(Dataset records)
+ + + + +

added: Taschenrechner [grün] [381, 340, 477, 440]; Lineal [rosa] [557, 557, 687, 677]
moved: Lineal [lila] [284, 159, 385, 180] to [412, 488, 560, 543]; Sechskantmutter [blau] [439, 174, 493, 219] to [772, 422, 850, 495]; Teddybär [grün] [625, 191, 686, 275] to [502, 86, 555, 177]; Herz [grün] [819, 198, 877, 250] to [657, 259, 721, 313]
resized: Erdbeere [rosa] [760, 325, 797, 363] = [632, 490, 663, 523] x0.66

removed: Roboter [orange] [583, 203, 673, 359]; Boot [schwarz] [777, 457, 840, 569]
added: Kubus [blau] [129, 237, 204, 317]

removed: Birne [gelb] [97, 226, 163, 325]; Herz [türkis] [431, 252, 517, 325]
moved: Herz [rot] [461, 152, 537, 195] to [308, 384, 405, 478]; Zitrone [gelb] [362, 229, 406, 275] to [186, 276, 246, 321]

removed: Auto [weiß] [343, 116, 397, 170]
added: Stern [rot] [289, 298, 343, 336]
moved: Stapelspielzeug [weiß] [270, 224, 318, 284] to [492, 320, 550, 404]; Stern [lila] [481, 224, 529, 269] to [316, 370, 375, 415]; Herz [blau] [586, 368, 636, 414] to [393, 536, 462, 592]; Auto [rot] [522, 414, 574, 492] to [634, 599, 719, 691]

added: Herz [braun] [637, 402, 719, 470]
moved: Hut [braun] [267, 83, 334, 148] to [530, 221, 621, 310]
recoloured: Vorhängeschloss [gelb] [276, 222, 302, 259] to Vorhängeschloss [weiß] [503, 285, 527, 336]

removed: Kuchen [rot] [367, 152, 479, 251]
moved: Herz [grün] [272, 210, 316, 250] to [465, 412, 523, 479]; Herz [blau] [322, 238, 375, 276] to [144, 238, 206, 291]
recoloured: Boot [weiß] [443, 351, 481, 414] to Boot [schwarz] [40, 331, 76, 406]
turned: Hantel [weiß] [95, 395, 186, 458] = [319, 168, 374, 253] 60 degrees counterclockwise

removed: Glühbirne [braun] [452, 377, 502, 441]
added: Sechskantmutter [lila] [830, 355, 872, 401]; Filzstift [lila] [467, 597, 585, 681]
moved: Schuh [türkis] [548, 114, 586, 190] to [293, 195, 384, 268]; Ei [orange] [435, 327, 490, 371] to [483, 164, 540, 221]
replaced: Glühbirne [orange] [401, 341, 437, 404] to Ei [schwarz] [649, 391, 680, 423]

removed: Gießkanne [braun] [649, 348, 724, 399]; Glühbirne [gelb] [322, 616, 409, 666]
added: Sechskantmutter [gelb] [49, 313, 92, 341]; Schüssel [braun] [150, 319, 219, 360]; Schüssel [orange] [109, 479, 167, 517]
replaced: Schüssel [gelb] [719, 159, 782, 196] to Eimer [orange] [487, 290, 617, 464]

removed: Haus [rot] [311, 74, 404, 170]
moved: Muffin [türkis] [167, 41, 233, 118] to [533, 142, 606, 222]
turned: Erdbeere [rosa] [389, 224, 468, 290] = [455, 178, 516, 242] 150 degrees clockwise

+ + + + +

Description of the task: Go through the entries above and reproduce each one exactly.

Response area:
added: Taschenrechner [grün] [381, 340, 477, 440]; Lineal [rosa] [557, 557, 687, 677]
moved: Lineal [lila] [284, 159, 385, 180] to [412, 488, 560, 543]; Sechskantmutter [blau] [439, 174, 493, 219] to [772, 422, 850, 495]; Teddybär [grün] [625, 191, 686, 275] to [502, 86, 555, 177]; Herz [grün] [819, 198, 877, 250] to [657, 259, 721, 313]
resized: Erdbeere [rosa] [760, 325, 797, 363] = [632, 490, 663, 523] x0.66

removed: Roboter [orange] [583, 203, 673, 359]; Boot [schwarz] [777, 457, 840, 569]
added: Kubus [blau] [129, 237, 204, 317]

removed: Birne [gelb] [97, 226, 163, 325]; Herz [türkis] [431, 252, 517, 325]
moved: Herz [rot] [461, 152, 537, 195] to [308, 384, 405, 478]; Zitrone [gelb] [362, 229, 406, 275] to [186, 276, 246, 321]

removed: Auto [weiß] [343, 116, 397, 170]
added: Stern [rot] [289, 298, 343, 336]
moved: Stapelspielzeug [weiß] [270, 224, 318, 284] to [492, 320, 550, 404]; Stern [lila] [481, 224, 529, 269] to [316, 370, 375, 415]; Herz [blau] [586, 368, 636, 414] to [393, 536, 462, 592]; Auto [rot] [522, 414, 574, 492] to [634, 599, 719, 691]

added: Herz [braun] [637, 402, 719, 470]
moved: Hut [braun] [267, 83, 334, 148] to [530, 221, 621, 310]
recoloured: Vorhängeschloss [gelb] [276, 222, 302, 259] to Vorhängeschloss [weiß] [503, 285, 527, 336]

removed: Kuchen [rot] [367, 152, 479, 251]
moved: Herz [grün] [272, 210, 316, 250] to [465, 412, 523, 479]; Herz [blau] [322, 238, 375, 276] to [144, 238, 206, 291]
recoloured: Boot [weiß] [443, 351, 481, 414] to Boot [schwarz] [40, 331, 76, 406]
turned: Hantel [weiß] [95, 395, 186, 458] = [319, 168, 374, 253] 60 degrees counterclockwise

removed: Glühbirne [braun] [452, 377, 502, 441]
added: Sechskantmutter [lila] [830, 355, 872, 401]; Filzstift [lila] [467, 597, 585, 681]
moved: Schuh [türkis] [548, 114, 586, 190] to [293, 195, 384, 268]; Ei [orange] [435, 327, 490, 371] to [483, 164, 540, 221]
replaced: Glühbirne [orange] [401, 341, 437, 404] to Ei [schwarz] [649, 391, 680, 423]

removed: Gießkanne [braun] [649, 348, 724, 399]; Glühbirne [gelb] [322, 616, 409, 666]
added: Sechskantmutter [gelb] [49, 313, 92, 341]; Schüssel [braun] [150, 319, 219, 360]; Schüssel [orange] [109, 479, 167, 517]
replaced: Schüssel [gelb] [719, 159, 782, 196] to Eimer [orange] [487, 290, 617, 464]

removed: Haus [rot] [311, 74, 404, 170]
moved: Muffin [türkis] [167, 41, 233, 118] to [533, 142, 606, 222]
turned: Erdbeere [rosa] [389, 224, 468, 290] = [455, 178, 516, 242] 150 degrees clockwise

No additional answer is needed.